Return the records from the first line through the line containing "(352, 437) = (627, 209): blue", and leave out the pictures.
*** Opening of Material for this task ***
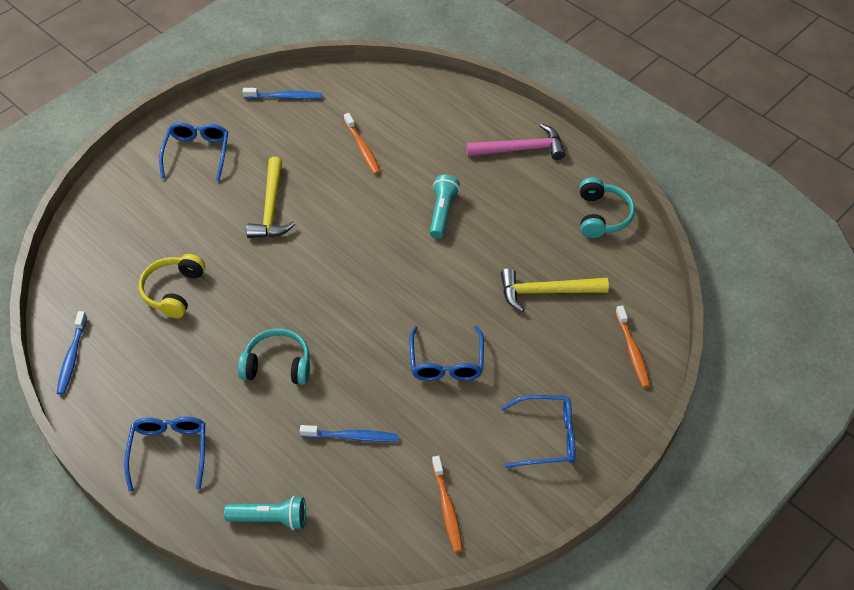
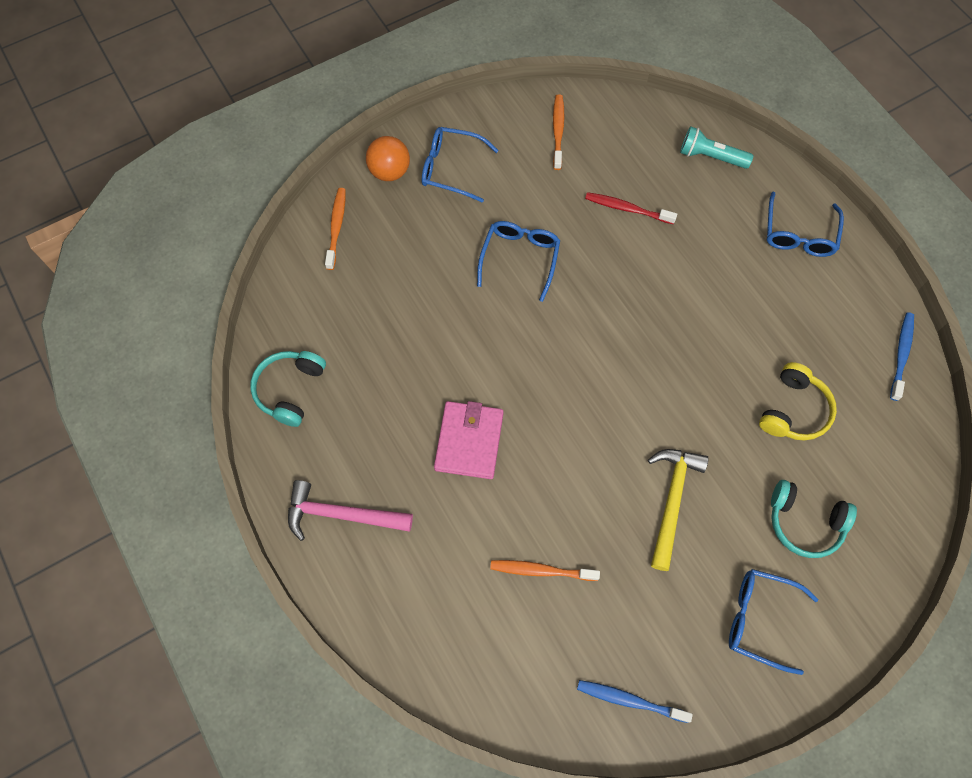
camera: 165 degrees left, 15 degrees up
(197, 154) = (760, 619): blue glasses -> blue glasses turned 90 degrees clockwise
(277, 365) = (688, 295): turquoise headphones -> turquoise headphones (804, 522)
(352, 437) = (627, 209): blue toothbrush -> red toothbrush
(362, 148) = (541, 570): orange toothbrush -> orange toothbrush turned 75 degrees counterclockwise
(442, 212) = (469, 441): turquoise flashlight -> pink wallet
(546, 292) = (392, 310): yellow hammer -> none
(608, 418) = (390, 171): none -> orange ball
*** Close of Material for this task ***
Written answer
camera: 165 degrees left, 15 degrees up
(197, 154) = (760, 619): blue glasses -> blue glasses turned 90 degrees clockwise
(277, 365) = (688, 295): turquoise headphones -> turquoise headphones (804, 522)
(352, 437) = (627, 209): blue toothbrush -> red toothbrush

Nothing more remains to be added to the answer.